Directions for this task |
Lines below starting with the line with "camera: 55 degrees right, 5 degrees up" and going on through the line with "(451, 190) = (387, 198): orange" must be output exactly; the rest of the records must be left out.

Listed records |
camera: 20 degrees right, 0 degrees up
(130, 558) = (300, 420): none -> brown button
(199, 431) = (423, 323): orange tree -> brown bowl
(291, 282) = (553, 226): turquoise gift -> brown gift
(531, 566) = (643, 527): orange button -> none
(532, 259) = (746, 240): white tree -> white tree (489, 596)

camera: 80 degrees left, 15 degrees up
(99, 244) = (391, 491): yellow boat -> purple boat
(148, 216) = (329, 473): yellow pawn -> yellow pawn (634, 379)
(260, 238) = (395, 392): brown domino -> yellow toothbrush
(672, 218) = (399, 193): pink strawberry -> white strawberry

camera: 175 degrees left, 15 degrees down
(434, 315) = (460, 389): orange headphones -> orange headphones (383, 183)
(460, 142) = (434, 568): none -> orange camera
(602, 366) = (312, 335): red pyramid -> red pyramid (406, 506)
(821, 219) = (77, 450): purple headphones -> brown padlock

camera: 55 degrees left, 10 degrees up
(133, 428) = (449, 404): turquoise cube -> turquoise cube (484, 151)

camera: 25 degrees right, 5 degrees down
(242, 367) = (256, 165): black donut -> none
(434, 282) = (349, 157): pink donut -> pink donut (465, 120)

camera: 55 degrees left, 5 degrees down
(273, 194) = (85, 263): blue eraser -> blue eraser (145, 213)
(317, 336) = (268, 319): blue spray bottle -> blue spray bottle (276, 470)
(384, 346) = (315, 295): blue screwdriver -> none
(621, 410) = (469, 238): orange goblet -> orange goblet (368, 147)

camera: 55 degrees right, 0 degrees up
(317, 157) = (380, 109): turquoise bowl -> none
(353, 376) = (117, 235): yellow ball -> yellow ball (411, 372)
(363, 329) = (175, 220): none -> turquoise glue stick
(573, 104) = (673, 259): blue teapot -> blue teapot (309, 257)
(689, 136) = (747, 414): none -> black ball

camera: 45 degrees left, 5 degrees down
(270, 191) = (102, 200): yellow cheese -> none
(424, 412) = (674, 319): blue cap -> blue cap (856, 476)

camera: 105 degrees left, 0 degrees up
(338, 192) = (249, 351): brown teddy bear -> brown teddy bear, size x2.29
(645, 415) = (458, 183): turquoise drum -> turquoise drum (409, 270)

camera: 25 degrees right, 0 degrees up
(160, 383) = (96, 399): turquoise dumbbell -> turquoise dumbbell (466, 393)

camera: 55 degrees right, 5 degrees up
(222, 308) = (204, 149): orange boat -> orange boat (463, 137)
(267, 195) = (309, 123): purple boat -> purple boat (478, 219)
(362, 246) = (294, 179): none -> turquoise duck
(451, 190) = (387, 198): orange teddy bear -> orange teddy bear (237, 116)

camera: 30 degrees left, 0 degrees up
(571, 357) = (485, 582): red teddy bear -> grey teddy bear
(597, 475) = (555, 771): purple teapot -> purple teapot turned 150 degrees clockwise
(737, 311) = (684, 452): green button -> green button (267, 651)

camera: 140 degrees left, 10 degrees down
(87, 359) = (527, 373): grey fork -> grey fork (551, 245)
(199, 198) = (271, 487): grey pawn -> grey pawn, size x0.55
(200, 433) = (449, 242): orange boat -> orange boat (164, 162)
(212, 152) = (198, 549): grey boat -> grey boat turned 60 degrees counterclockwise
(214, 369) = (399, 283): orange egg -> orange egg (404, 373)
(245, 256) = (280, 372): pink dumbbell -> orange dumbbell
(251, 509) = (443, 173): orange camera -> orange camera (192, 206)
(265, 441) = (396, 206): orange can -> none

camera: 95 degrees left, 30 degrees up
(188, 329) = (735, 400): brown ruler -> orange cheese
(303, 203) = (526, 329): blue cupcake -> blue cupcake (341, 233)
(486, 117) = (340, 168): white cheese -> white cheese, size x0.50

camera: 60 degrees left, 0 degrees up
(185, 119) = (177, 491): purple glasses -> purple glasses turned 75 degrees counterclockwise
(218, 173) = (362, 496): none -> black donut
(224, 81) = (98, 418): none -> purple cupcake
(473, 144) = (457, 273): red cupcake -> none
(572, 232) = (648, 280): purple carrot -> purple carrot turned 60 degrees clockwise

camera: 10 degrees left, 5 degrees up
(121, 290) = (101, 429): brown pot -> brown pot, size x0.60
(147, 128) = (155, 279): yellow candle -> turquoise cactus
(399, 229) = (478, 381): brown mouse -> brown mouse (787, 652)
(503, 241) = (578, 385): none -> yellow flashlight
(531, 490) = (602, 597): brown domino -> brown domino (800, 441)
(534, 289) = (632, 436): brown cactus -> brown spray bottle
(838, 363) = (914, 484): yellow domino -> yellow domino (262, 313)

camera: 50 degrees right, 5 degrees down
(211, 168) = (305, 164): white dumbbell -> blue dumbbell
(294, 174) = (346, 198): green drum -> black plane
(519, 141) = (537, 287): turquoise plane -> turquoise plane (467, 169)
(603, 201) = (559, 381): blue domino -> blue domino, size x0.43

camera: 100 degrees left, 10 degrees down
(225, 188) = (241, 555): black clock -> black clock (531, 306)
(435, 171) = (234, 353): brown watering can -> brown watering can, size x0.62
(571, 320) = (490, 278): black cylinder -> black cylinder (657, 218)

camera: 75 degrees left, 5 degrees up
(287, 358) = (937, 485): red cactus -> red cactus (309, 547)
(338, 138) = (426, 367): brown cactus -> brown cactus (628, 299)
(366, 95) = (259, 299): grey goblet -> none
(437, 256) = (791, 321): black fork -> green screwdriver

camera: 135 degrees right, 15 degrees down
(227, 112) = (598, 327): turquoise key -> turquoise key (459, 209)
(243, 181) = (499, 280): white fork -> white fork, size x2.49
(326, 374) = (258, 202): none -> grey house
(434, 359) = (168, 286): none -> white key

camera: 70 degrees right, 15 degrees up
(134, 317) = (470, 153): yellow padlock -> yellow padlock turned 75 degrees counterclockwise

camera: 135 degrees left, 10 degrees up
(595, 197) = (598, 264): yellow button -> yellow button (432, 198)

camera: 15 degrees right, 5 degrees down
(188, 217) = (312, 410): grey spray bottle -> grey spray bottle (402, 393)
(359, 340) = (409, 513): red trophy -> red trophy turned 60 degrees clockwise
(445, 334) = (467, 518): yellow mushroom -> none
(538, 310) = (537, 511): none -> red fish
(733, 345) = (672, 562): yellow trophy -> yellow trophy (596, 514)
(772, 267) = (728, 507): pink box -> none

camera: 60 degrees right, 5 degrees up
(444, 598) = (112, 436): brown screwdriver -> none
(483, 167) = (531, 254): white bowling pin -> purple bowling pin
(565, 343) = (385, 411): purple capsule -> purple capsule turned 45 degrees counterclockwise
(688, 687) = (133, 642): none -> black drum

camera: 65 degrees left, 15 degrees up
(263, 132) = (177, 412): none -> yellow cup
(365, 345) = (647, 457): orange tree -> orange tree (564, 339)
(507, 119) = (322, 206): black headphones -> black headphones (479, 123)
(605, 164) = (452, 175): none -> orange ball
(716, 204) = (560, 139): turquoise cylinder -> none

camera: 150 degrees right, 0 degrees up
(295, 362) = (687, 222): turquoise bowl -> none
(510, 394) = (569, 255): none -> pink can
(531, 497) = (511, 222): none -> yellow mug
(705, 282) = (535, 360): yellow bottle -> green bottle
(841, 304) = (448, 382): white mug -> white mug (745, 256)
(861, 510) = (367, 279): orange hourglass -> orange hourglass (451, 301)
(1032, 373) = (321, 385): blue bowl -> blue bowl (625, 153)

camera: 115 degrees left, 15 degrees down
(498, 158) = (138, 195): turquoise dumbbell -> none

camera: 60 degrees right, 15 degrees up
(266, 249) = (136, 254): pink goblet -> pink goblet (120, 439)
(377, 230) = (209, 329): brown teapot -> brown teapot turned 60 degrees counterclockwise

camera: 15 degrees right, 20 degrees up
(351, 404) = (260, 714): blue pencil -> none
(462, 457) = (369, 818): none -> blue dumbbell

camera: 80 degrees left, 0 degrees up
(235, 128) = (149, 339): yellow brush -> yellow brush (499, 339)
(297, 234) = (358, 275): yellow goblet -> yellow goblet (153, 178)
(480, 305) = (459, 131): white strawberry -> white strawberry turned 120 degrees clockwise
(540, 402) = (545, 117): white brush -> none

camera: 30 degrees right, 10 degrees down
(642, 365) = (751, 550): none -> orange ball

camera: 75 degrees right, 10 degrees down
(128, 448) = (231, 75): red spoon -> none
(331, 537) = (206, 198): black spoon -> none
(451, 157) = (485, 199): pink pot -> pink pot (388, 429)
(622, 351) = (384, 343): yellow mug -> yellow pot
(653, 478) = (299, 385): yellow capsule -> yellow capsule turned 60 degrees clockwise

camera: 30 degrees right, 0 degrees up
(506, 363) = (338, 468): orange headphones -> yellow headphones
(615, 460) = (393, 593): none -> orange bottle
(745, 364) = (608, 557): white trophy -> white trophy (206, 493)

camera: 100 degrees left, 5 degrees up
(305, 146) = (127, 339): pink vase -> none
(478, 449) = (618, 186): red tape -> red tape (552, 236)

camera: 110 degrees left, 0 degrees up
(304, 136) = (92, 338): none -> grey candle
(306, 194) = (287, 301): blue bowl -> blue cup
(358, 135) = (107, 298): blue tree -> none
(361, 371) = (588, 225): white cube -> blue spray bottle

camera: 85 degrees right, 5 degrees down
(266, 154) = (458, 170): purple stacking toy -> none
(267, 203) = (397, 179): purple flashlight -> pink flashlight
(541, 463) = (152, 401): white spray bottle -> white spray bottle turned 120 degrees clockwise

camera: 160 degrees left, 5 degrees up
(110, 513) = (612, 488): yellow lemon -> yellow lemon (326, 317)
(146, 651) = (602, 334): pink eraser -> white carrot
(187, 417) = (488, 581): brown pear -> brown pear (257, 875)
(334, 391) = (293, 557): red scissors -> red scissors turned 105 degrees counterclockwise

Response below |
camera: 55 degrees right, 5 degrees up
(222, 308) = (204, 149): orange boat -> orange boat (463, 137)
(267, 195) = (309, 123): purple boat -> purple boat (478, 219)
(362, 246) = (294, 179): none -> turquoise duck
(451, 190) = (387, 198): orange teddy bear -> orange teddy bear (237, 116)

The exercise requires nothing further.